For the material that follows, return exactly the lines from the one with "SCALE: CS1237 -> HX711" through the one with "TFT2 pin SDI: D1 -> D7", both ends included.

**Extracted information**.

*** Block opens ***

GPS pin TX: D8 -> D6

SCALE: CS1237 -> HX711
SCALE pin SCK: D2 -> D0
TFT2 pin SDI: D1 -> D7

*** Block closes ***
*** Block opens ***

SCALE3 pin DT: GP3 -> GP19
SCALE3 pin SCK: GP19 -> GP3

*** Block closes ***

**The answer**.
SCALE: CS1237 -> HX711
SCALE pin SCK: D2 -> D0
TFT2 pin SDI: D1 -> D7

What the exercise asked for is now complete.